(MATERIAL PROVIDED Opens)

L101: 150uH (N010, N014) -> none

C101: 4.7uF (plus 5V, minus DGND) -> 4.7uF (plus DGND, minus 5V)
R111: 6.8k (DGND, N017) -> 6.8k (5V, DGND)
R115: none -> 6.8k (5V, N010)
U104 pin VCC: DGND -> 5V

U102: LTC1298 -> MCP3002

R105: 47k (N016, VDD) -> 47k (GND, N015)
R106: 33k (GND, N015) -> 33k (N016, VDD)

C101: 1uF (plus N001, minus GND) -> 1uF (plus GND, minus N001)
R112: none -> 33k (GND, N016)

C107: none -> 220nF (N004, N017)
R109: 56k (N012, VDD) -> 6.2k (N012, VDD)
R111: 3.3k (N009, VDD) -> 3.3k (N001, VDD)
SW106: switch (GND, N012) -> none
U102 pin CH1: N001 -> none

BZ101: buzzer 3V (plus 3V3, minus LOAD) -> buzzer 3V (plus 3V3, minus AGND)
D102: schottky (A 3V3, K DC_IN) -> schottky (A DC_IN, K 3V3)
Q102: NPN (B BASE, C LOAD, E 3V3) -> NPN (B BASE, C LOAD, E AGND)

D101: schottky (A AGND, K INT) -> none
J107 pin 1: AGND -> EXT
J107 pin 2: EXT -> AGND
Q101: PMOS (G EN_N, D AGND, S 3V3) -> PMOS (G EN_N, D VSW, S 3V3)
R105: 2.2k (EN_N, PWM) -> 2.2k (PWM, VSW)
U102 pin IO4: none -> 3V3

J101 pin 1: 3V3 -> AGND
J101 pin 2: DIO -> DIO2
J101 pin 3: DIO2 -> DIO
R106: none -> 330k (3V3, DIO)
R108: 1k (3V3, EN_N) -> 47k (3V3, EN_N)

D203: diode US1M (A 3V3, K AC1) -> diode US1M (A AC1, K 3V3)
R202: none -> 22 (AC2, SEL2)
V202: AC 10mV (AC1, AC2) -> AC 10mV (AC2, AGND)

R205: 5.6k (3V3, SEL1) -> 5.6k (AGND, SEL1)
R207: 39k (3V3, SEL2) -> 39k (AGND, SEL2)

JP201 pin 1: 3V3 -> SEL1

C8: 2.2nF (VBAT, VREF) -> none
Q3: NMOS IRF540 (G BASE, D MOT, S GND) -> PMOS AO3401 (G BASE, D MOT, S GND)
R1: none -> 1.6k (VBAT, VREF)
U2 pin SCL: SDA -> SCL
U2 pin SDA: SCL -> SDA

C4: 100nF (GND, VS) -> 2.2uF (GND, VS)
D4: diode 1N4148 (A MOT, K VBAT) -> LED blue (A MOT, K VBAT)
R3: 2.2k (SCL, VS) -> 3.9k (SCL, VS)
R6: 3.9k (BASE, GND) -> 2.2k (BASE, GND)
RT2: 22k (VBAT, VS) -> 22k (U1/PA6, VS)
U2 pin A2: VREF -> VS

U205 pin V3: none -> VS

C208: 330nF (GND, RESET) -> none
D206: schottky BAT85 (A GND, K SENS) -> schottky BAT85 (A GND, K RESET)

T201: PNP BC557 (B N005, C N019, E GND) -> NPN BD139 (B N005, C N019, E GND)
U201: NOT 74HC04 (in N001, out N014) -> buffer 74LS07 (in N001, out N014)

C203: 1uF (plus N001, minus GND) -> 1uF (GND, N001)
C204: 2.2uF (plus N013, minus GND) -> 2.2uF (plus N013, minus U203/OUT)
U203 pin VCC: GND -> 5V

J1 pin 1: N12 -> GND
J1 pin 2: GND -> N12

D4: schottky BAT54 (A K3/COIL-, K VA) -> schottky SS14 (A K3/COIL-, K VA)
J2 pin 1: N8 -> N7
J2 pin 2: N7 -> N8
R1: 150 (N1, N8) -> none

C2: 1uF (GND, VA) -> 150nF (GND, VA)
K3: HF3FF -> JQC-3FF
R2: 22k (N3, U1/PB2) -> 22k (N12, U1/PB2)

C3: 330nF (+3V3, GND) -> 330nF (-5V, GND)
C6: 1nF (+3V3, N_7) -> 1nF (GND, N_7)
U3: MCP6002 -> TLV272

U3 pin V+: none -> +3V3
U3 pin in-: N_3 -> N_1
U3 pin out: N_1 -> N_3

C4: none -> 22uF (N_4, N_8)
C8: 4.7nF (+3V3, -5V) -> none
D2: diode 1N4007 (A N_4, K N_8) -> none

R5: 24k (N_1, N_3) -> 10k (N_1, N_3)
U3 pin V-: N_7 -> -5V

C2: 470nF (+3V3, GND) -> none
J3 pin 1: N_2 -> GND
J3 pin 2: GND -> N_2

(MATERIAL PROVIDED Closes)

◆ PROBLEM DESCRIPTION
Every line of the data that includes the word "VREF" should be copied.

◆ REPLY
C8: 2.2nF (VBAT, VREF) -> none
R1: none -> 1.6k (VBAT, VREF)
U2 pin A2: VREF -> VS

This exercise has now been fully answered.